## Data for review:
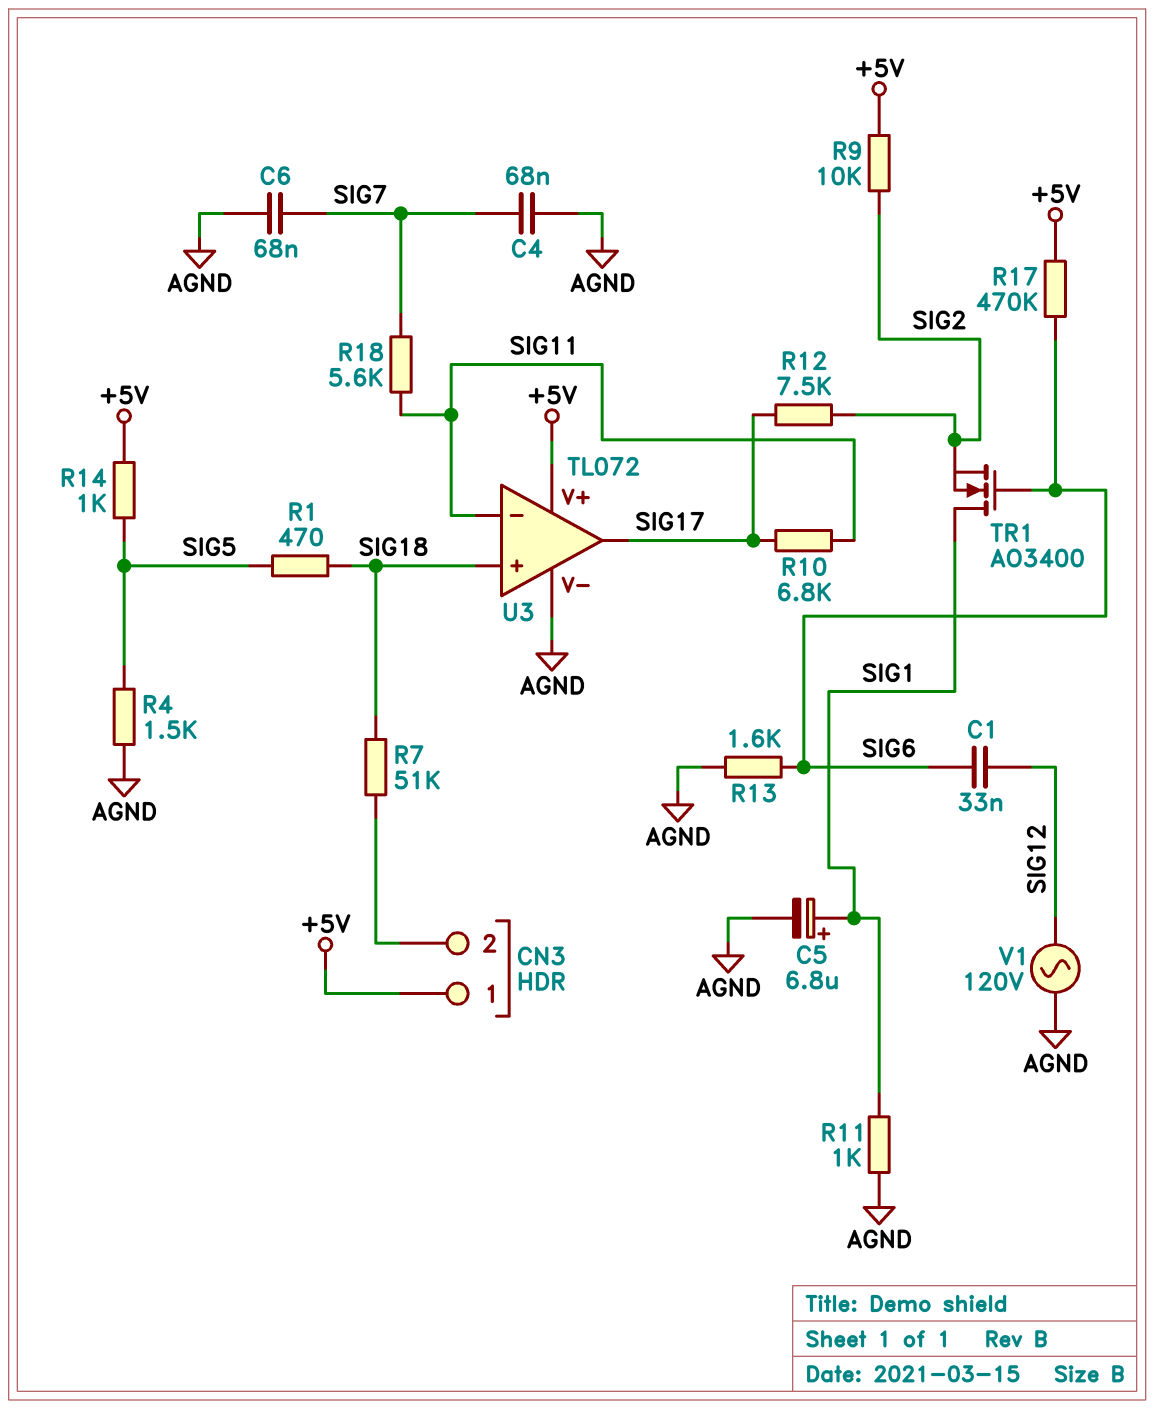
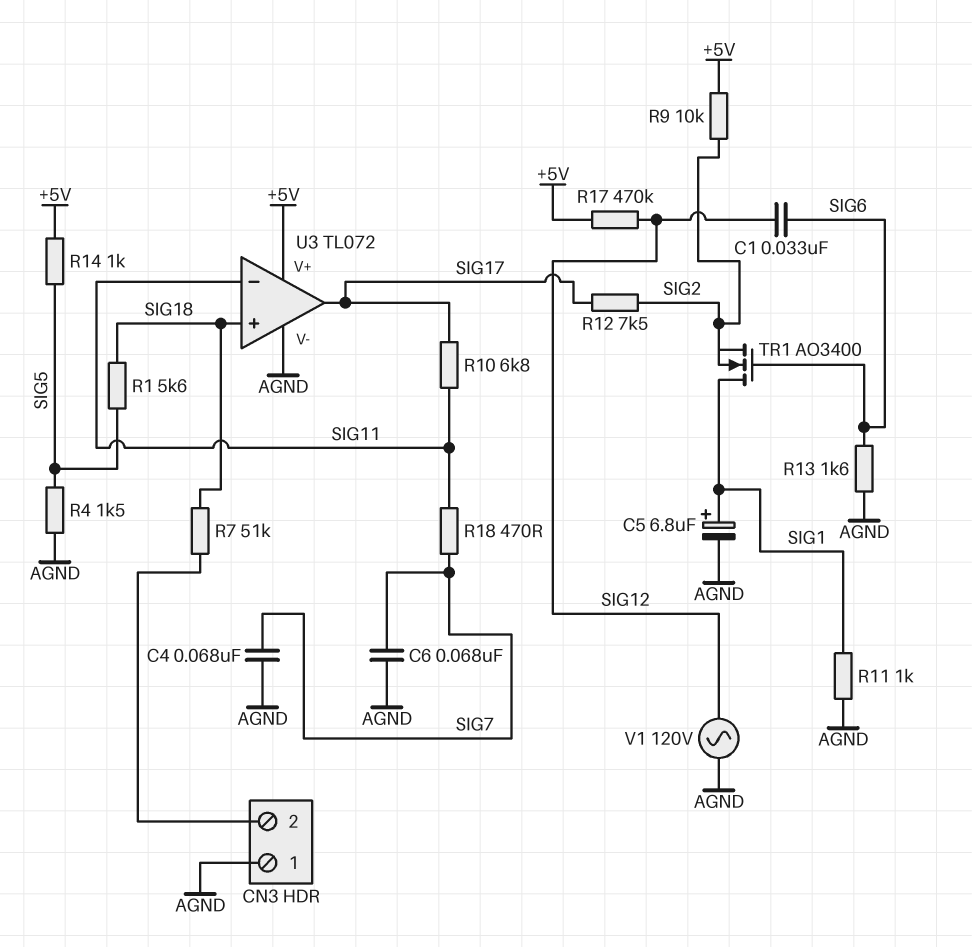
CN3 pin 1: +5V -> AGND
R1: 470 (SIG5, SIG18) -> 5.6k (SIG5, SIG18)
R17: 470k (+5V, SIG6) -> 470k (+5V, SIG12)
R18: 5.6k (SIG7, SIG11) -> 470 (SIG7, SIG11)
--
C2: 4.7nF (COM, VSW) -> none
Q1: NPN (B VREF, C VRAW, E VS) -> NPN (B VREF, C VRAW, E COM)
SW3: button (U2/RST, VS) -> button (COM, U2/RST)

## What is required:
Everything from the line with "R1: 470 (SIG5, SIG18) -> 5.6k (SIG5, SIG18)" through the line with "R18: 5.6k (SIG7, SIG11) -> 470 (SIG7, SIG11)" should be written out exactly as it appears above, end lines included, and nothing outside that range.

## Exercise response:
R1: 470 (SIG5, SIG18) -> 5.6k (SIG5, SIG18)
R17: 470k (+5V, SIG6) -> 470k (+5V, SIG12)
R18: 5.6k (SIG7, SIG11) -> 470 (SIG7, SIG11)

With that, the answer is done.